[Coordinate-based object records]
[Start of section]
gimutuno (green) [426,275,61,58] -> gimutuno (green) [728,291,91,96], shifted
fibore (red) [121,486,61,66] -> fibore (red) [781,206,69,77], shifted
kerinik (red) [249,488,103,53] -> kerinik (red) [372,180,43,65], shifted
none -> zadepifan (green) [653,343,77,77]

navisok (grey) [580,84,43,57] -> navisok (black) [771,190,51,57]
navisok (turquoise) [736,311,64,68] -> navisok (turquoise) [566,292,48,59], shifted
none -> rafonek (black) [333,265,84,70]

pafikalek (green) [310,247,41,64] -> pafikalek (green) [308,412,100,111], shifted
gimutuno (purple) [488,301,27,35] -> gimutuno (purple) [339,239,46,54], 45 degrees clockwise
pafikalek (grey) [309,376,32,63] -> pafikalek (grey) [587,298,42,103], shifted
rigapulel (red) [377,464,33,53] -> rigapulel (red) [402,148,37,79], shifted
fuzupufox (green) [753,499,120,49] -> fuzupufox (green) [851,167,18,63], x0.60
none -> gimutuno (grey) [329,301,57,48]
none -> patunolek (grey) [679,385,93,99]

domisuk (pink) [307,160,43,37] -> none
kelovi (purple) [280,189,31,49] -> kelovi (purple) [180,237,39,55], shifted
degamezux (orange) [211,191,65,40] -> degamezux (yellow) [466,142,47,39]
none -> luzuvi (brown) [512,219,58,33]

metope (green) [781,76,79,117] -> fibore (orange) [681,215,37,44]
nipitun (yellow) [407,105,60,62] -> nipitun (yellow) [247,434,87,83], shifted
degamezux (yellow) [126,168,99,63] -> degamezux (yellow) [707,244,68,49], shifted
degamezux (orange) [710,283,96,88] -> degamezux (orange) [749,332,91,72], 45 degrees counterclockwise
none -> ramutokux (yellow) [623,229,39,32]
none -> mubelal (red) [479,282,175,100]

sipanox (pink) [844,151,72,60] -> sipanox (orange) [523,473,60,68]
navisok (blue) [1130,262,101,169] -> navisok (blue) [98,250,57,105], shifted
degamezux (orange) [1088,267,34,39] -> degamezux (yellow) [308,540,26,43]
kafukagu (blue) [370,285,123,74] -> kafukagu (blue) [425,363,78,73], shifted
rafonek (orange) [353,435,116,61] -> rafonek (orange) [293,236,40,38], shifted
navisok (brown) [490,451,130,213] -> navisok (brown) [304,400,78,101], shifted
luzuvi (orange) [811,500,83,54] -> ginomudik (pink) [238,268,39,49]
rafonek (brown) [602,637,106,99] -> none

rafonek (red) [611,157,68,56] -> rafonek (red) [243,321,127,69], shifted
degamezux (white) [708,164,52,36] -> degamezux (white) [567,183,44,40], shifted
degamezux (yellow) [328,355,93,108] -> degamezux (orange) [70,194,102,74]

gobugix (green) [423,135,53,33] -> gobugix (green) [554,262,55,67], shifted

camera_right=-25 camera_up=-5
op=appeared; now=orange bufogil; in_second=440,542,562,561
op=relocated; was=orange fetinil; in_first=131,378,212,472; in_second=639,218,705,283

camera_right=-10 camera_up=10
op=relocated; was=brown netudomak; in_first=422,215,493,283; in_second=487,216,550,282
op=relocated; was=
[End of section]
▸ Instructions to follow:
The answer must consist of every line above that contains the word "fibore".

▸ Solution:
fibore (red) [121,486,61,66] -> fibore (red) [781,206,69,77], shifted
metope (green) [781,76,79,117] -> fibore (orange) [681,215,37,44]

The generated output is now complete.